===== Record excerpts =====
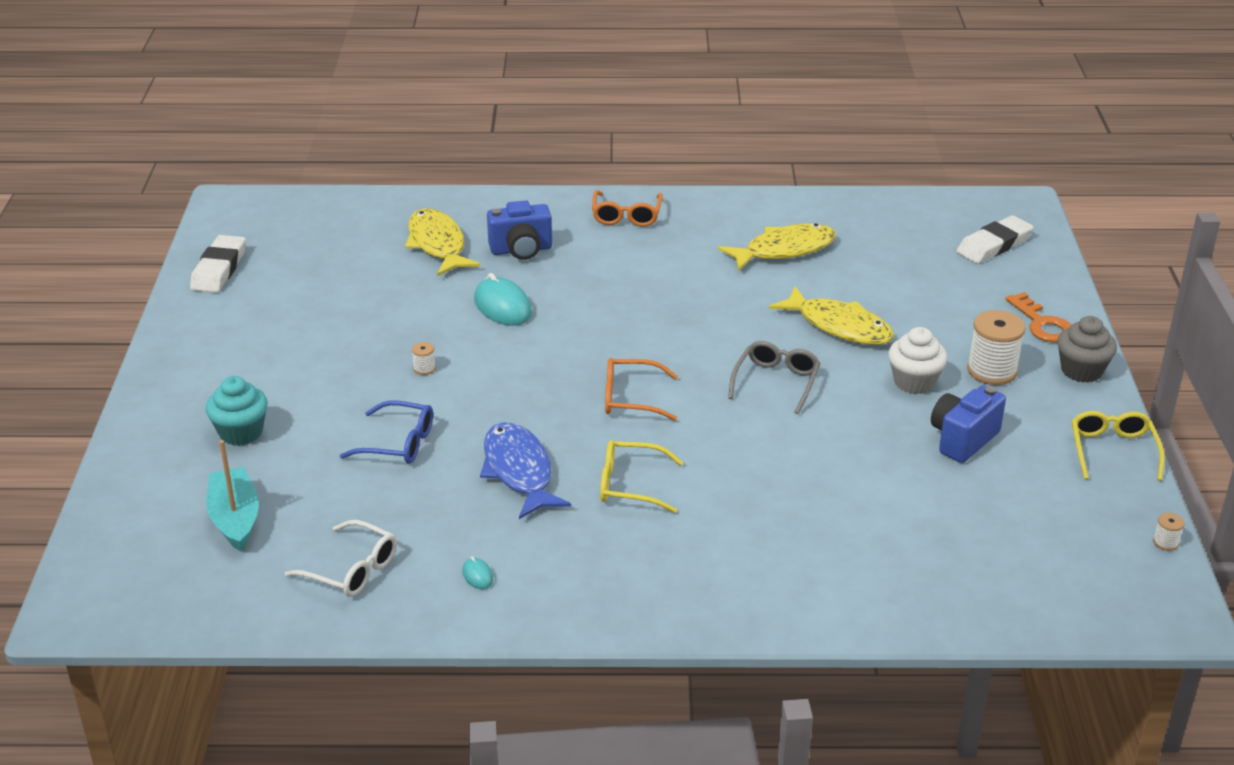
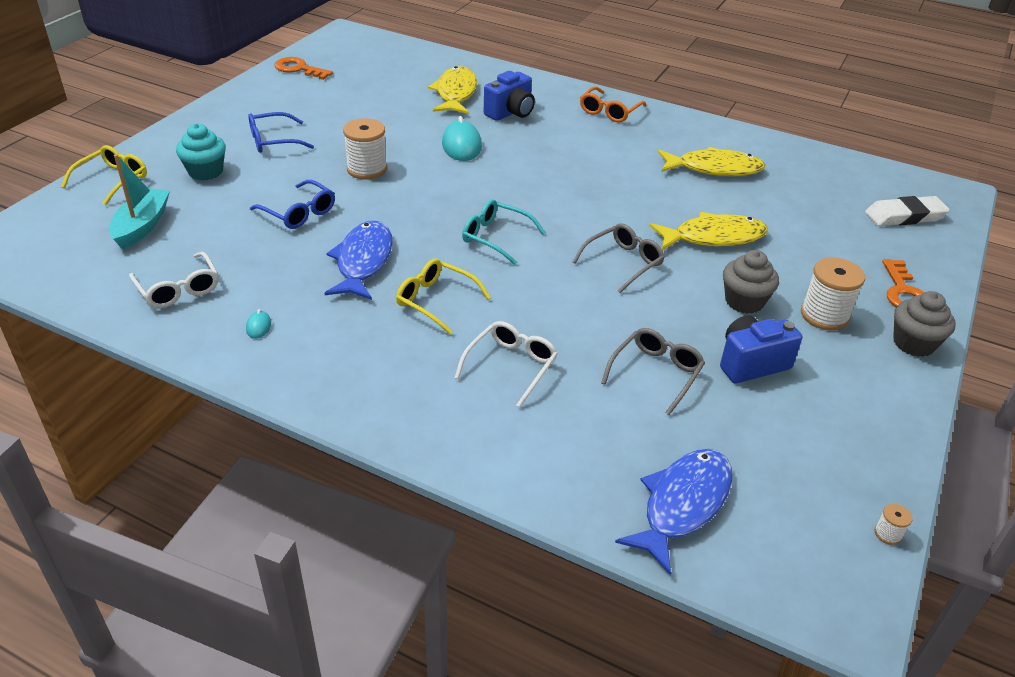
camera: 25 degrees right, 5 degrees up
(219, 269) = (299, 69): white eraser -> orange key
(283, 369) = (274, 141): none -> blue glasses
(424, 368) = (367, 169): white spool -> white spool, size x2.25
(521, 250) = (510, 113): blue camera -> blue camera turned 60 degrees counterclockwise
(631, 398) = (496, 237): orange glasses -> turquoise glasses
(757, 522) = (510, 367): none -> white glasses
(839, 326) = (713, 237): yellow fish -> yellow fish turned 75 degrees counterclockwise
(889, 479) = (655, 374): none -> grey glasses
(914, 382) = (744, 301): white cupcake -> grey cupcake
(997, 583) = (682, 505): none -> blue fish
(1113, 451) = (893, 425): yellow glasses -> yellow glasses (112, 180)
=====
= Brief =
Wherever "grey" turns up in the records, copy the whole line.

= Result =
(889, 479) = (655, 374): none -> grey glasses
(914, 382) = (744, 301): white cupcake -> grey cupcake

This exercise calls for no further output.